Two-dimensional polygon data:
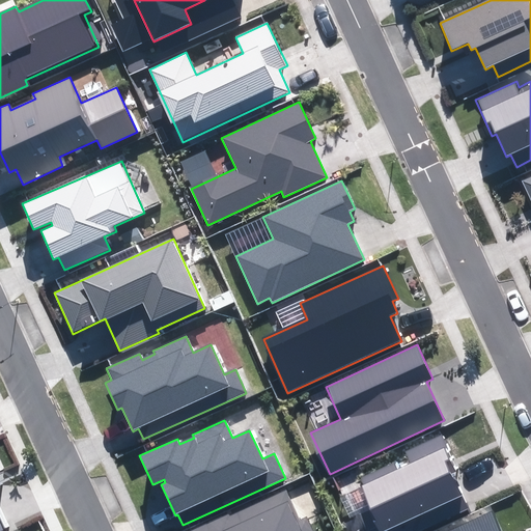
[(370,514),(376,527),(367,530),(366,530),(413,530),(466,506),(450,474),(458,471),(443,436),(406,452),(412,466),(399,471),(395,460),(359,477),(375,512),(370,514)]
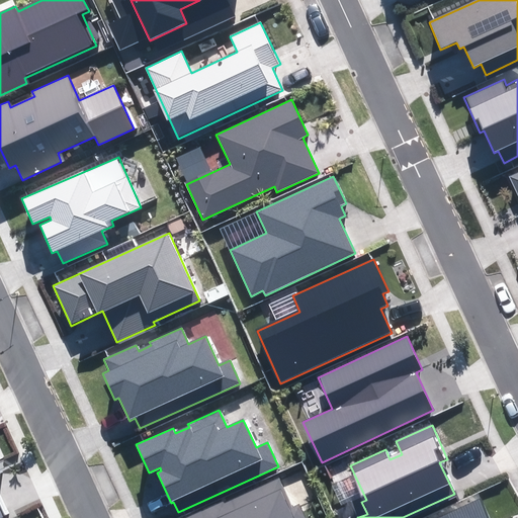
[(306,517),(299,504),(292,508),(278,479),(226,503),(224,501),(185,517),(306,517)]
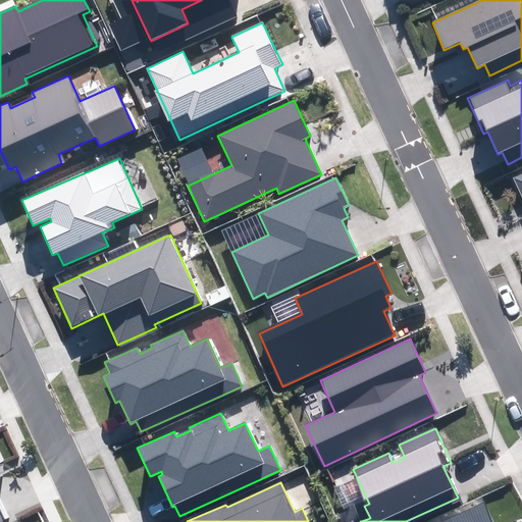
[(491,521),(483,503),(440,521),(491,521)]
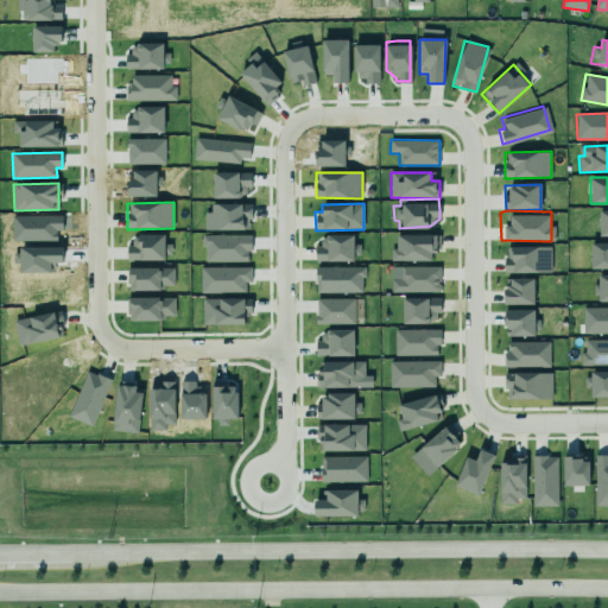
[(396,230),(397,245),(388,246),(388,258),(428,259),(431,251),(439,248),(437,230),(396,230)]
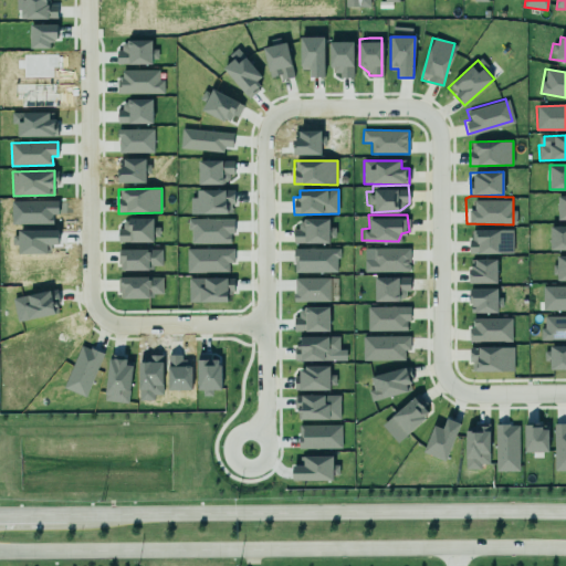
[(157,242),(157,227),(154,227),(154,219),(119,219),(121,242),(157,242)]
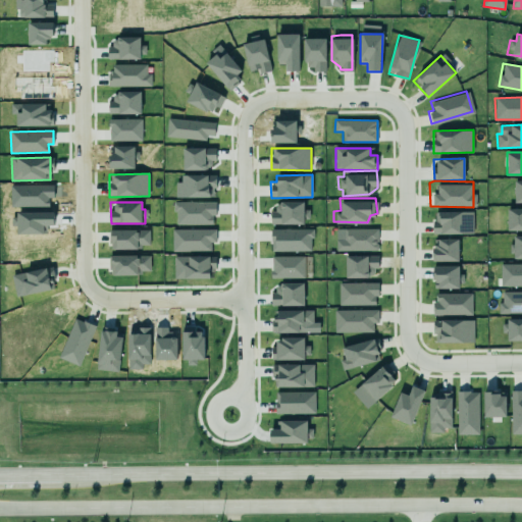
[(307,202),(272,202),(272,223),(307,223),(307,202)]
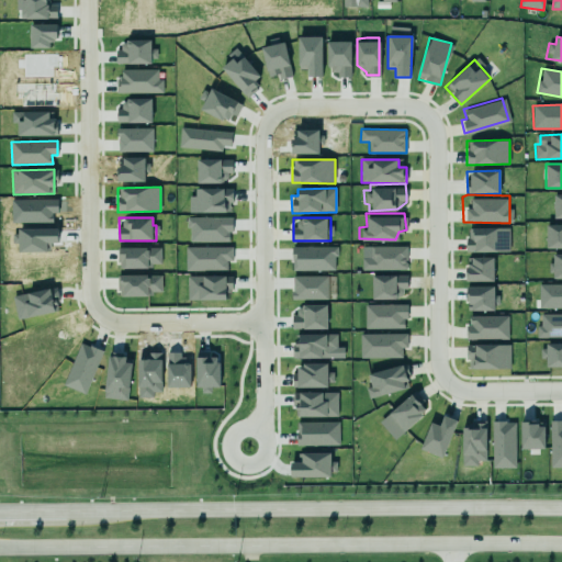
[(561,224),(547,225),(547,249),(561,248),(561,224)]
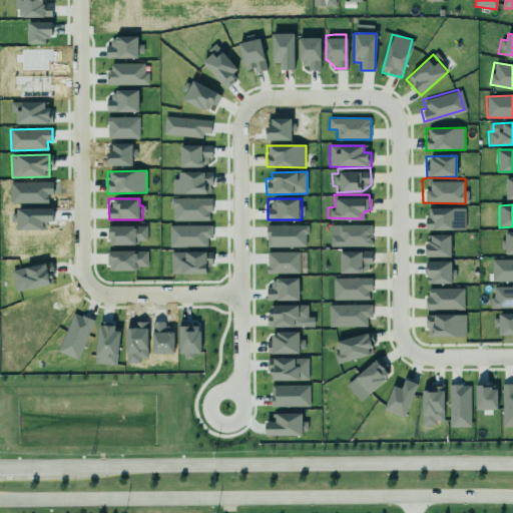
[(422,213),(423,229),(463,229),(463,206),(451,206),(447,208),(426,206),(422,213)]
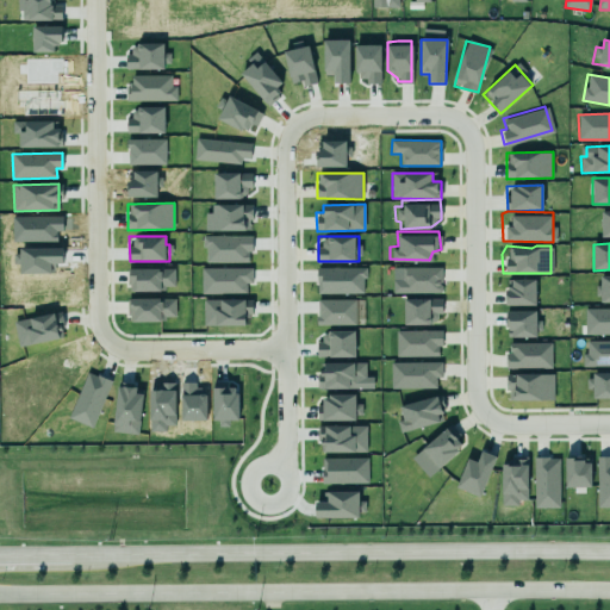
[(441,265),(441,293),(393,293),(392,279),(402,279),(402,266),(441,265)]
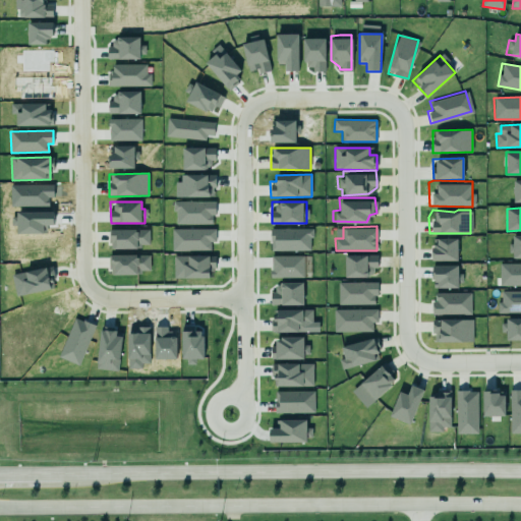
[(150,248),(150,230),(110,229),(109,247),(150,248)]
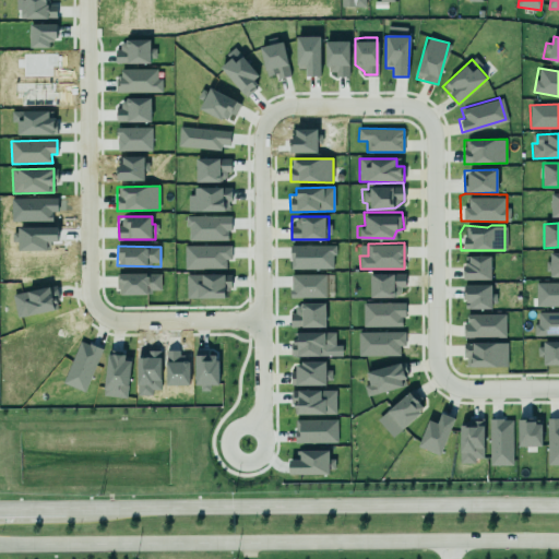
[(558,276),(558,252),(548,253),(548,277),(558,276)]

**WORK INSTRUCTION**
Reproduce every entry above exactly, and omit the pictures.

**SOLUTION**
[(370,514),(376,527),(367,530),(366,530),(413,530),(466,506),(450,474),(458,471),(443,436),(406,452),(412,466),(399,471),(395,460),(359,477),(375,512),(370,514)]
[(306,517),(299,504),(292,508),(278,479),(226,503),(224,501),(185,517),(306,517)]
[(491,521),(483,503),(440,521),(491,521)]
[(396,230),(397,245),(388,246),(388,258),(428,259),(431,251),(439,248),(437,230),(396,230)]
[(157,242),(157,227),(154,227),(154,219),(119,219),(121,242),(157,242)]
[(307,202),(272,202),(272,223),(307,223),(307,202)]
[(561,224),(547,225),(547,249),(561,248),(561,224)]
[(422,213),(423,229),(463,229),(463,206),(451,206),(447,208),(426,206),(422,213)]
[(441,265),(441,293),(393,293),(392,279),(402,279),(402,266),(441,265)]
[(150,248),(150,230),(110,229),(109,247),(150,248)]
[(558,276),(558,252),(548,253),(548,277),(558,276)]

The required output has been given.